/---
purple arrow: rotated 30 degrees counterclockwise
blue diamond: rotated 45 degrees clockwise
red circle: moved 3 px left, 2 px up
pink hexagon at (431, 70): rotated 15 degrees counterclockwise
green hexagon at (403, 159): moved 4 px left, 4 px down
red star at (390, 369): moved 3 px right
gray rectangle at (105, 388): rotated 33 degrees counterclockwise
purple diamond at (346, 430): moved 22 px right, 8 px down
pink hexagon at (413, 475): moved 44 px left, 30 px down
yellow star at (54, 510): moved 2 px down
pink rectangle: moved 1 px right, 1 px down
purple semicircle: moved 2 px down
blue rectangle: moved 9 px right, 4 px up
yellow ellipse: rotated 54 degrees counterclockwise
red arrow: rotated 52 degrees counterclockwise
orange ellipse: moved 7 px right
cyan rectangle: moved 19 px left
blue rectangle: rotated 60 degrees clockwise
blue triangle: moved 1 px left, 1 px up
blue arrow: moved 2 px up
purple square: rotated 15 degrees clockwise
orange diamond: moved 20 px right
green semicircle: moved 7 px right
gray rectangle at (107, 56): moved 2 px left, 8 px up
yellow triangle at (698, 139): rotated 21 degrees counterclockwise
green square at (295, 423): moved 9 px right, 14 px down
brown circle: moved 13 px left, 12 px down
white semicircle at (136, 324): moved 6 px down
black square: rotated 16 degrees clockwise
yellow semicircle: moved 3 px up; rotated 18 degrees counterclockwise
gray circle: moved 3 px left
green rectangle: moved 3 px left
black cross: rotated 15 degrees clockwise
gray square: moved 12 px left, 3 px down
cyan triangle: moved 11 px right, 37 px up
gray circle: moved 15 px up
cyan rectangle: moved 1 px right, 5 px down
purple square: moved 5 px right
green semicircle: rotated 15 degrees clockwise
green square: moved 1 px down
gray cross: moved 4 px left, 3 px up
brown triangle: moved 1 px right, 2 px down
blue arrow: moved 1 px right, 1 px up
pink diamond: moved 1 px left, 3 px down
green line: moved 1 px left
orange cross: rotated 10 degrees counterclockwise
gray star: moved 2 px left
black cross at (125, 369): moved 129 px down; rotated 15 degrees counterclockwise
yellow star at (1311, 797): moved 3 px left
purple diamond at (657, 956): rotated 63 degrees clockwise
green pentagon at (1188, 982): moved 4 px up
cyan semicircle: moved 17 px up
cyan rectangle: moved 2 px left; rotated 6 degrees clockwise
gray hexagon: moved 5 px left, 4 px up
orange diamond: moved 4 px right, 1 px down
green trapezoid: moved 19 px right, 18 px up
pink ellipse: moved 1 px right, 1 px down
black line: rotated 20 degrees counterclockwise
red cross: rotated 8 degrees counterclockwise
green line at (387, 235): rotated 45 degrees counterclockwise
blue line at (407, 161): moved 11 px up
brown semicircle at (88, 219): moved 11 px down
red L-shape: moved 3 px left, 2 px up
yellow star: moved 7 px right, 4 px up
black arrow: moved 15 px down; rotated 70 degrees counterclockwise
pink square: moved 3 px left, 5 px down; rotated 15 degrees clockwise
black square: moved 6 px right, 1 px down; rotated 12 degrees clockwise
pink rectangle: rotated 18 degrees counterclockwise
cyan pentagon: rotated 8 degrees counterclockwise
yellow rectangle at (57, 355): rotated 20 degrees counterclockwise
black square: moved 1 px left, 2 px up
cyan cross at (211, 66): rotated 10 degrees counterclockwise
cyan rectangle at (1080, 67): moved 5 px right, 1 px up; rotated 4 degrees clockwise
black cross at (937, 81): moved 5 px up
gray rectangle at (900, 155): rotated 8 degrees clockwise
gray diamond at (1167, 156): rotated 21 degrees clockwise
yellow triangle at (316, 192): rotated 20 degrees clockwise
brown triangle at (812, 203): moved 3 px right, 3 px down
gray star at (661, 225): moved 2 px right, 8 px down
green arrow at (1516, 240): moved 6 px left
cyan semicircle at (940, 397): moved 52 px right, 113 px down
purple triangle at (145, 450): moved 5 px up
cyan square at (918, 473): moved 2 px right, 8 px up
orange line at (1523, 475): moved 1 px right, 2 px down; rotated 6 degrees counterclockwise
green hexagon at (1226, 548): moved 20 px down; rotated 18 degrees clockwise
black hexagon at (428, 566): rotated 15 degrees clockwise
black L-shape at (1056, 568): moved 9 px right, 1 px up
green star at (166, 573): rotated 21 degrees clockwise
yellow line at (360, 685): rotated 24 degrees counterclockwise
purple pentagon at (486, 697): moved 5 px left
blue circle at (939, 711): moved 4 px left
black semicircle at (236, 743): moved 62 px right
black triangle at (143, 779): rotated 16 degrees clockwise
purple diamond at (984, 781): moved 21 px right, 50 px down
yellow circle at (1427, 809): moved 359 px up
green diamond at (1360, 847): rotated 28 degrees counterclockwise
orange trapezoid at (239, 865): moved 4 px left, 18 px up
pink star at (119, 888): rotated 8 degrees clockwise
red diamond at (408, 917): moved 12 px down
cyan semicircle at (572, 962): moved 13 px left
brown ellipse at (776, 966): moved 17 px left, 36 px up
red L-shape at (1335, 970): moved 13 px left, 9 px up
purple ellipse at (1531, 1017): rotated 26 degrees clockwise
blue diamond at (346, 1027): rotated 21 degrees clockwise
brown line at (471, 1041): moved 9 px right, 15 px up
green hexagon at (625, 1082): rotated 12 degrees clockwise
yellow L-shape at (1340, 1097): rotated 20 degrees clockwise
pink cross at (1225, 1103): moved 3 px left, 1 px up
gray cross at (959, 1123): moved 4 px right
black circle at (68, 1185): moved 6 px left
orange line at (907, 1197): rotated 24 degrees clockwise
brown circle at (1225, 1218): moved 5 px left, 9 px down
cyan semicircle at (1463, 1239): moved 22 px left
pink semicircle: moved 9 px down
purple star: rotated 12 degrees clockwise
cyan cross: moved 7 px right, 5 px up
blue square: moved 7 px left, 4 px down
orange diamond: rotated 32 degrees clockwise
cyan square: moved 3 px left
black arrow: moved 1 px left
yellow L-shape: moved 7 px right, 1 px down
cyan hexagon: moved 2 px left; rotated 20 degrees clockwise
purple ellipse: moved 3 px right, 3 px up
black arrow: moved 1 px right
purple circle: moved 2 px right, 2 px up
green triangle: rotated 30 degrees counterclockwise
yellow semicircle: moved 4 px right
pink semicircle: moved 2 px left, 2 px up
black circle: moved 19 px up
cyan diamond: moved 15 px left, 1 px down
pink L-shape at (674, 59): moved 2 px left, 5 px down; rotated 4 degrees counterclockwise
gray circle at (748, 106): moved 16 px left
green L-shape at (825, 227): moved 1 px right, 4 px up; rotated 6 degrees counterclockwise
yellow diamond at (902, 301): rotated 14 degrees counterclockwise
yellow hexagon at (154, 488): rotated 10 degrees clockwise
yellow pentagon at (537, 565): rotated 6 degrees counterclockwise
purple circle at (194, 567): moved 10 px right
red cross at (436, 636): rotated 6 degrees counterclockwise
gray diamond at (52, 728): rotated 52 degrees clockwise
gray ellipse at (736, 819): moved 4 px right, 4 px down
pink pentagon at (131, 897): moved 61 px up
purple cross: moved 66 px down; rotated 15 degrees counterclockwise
\---
**Exercise details**
Please write out the data again from its first line through the line containing "pink rectangle: moved 1 px right, 1 px down", both ends included, and change every "rotated" to "turned" with nothing else altered.

**The output**
purple arrow: turned 30 degrees counterclockwise
blue diamond: turned 45 degrees clockwise
red circle: moved 3 px left, 2 px up
pink hexagon at (431, 70): turned 15 degrees counterclockwise
green hexagon at (403, 159): moved 4 px left, 4 px down
red star at (390, 369): moved 3 px right
gray rectangle at (105, 388): turned 33 degrees counterclockwise
purple diamond at (346, 430): moved 22 px right, 8 px down
pink hexagon at (413, 475): moved 44 px left, 30 px down
yellow star at (54, 510): moved 2 px down
pink rectangle: moved 1 px right, 1 px down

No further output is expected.